• _Work instruction_
In the entries below, find the line containing "SCALE3 pin SCK: D5 -> D7". Write out that line and all lines after it, exactly, and nothing else.

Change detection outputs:
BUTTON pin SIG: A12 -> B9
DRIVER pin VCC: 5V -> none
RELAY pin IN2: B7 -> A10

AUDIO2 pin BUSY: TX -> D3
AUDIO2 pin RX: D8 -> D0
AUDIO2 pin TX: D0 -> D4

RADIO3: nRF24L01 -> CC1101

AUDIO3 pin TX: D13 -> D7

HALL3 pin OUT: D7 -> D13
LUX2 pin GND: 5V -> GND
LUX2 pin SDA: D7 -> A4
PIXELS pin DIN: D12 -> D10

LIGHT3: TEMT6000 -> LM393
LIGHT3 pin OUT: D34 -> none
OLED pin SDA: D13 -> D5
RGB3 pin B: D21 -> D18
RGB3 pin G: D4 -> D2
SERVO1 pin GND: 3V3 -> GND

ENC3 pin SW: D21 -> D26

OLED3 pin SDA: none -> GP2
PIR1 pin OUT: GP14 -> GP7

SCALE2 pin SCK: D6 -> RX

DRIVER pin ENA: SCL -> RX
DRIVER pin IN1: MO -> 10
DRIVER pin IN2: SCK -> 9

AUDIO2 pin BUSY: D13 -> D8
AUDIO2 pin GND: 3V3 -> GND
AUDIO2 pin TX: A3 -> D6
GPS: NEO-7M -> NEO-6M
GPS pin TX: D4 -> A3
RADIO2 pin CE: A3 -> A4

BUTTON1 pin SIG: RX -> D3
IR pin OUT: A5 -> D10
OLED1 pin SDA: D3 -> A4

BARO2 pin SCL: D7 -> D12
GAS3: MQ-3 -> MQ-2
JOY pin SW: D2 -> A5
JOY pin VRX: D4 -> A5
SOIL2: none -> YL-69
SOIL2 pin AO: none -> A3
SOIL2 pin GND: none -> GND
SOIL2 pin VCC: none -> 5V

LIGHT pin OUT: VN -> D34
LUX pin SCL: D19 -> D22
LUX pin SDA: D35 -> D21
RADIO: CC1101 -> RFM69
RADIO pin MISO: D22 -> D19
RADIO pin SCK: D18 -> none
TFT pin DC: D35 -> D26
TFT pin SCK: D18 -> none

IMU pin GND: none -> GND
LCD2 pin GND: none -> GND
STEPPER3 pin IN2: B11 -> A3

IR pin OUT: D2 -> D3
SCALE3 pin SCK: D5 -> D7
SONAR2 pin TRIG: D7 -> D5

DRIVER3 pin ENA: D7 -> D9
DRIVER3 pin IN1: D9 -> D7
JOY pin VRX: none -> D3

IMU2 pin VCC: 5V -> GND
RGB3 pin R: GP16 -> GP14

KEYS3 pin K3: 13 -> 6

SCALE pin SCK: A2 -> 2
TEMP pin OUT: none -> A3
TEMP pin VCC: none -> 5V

• _Completed task_
SCALE3 pin SCK: D5 -> D7
SONAR2 pin TRIG: D7 -> D5

DRIVER3 pin ENA: D7 -> D9
DRIVER3 pin IN1: D9 -> D7
JOY pin VRX: none -> D3

IMU2 pin VCC: 5V -> GND
RGB3 pin R: GP16 -> GP14

KEYS3 pin K3: 13 -> 6

SCALE pin SCK: A2 -> 2
TEMP pin OUT: none -> A3
TEMP pin VCC: none -> 5V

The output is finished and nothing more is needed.